> _THE PROBLEM_
Leaving out any pictures, print the entries that follow exactly as they stand.

> _AVAILABLE DATA_

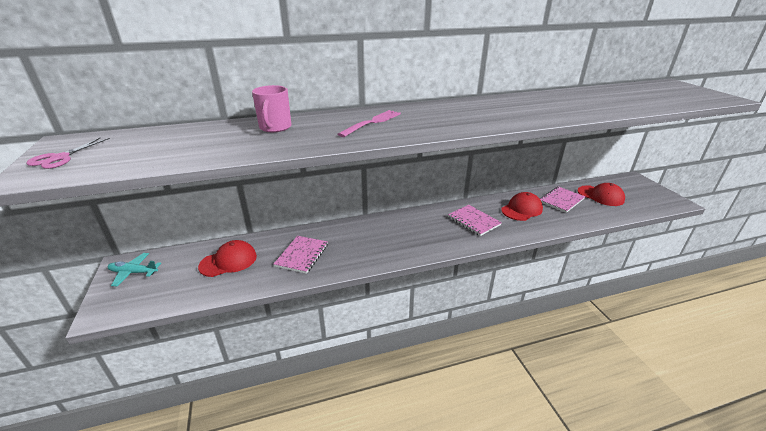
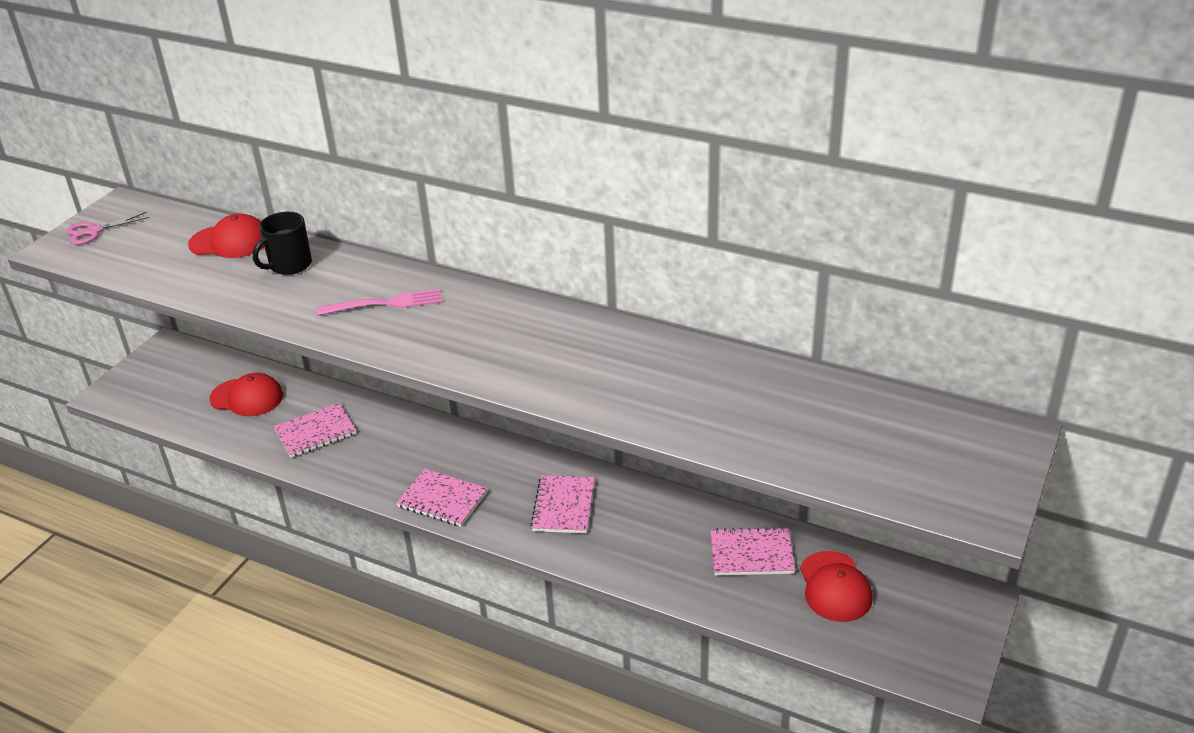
camera: 45 degrees right, 5 degrees up
(133, 272) = (165, 362): turquoise plane -> none
(275, 127) = (289, 265): pink mug -> black mug
(420, 247) = (442, 499): none -> pink notebook
(521, 209) = (661, 530): red cap -> red cap (230, 242)

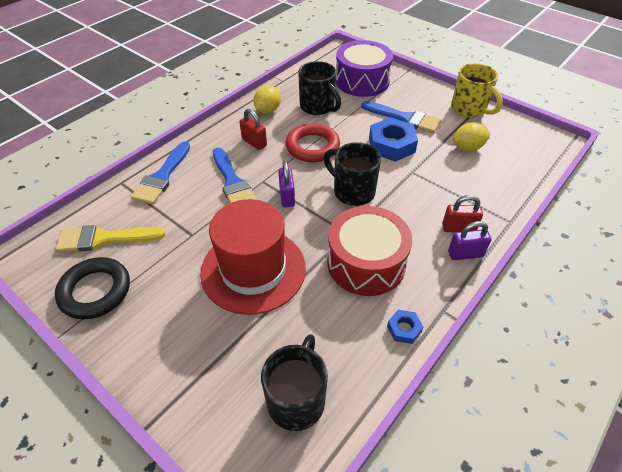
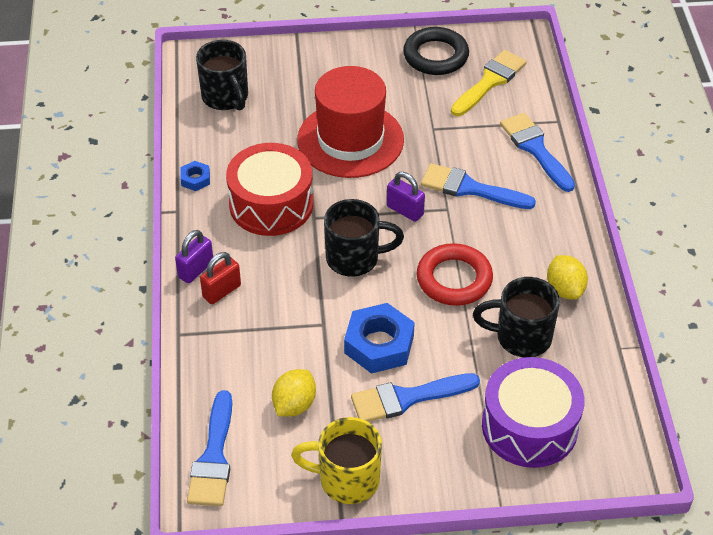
camera: 135 degrees right, 0 degrees up
(254, 142) = (515, 240): red padlock -> none
(534, 152) = (213, 457): none -> blue brush

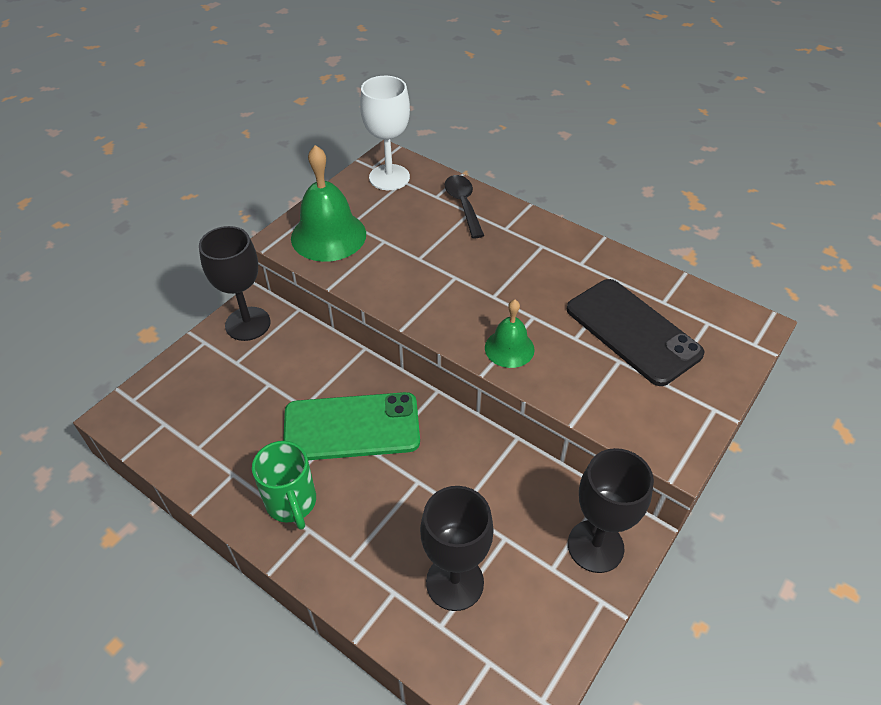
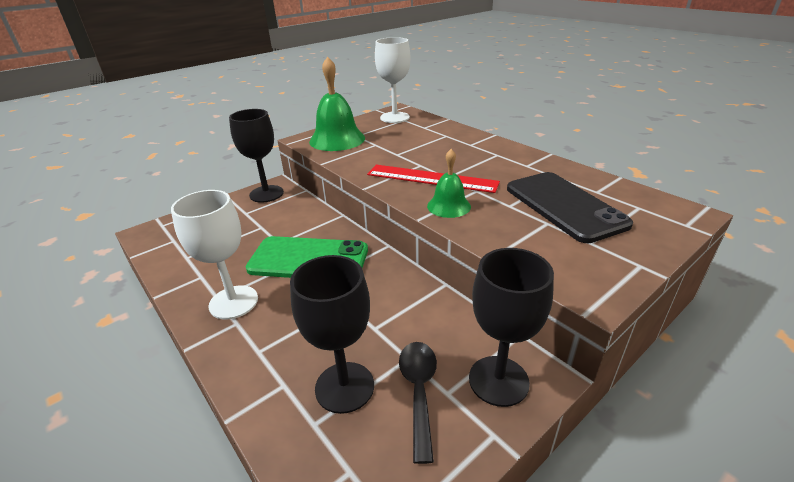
camera: 15 degrees right, 15 degrees down
(292, 503) = (233, 302): green mug -> white goblet
(463, 204) = (442, 132): black spoon -> black spoon (419, 391)
(476, 302) = (431, 178): none -> red ruler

> _REPLY TO THE EXERCISE_
camera: 45 degrees right, 5 degrees up
(133, 272) = (165, 362): turquoise plane -> none
(275, 127) = (289, 265): pink mug -> black mug
(420, 247) = (442, 499): none -> pink notebook
(521, 209) = (661, 530): red cap -> red cap (230, 242)

camera: 135 degrees right, 0 degrees up
(254, 142) = (515, 240): red padlock -> none
(534, 152) = (213, 457): none -> blue brush

camera: 15 degrees right, 15 degrees down
(292, 503) = (233, 302): green mug -> white goblet
(463, 204) = (442, 132): black spoon -> black spoon (419, 391)
(476, 302) = (431, 178): none -> red ruler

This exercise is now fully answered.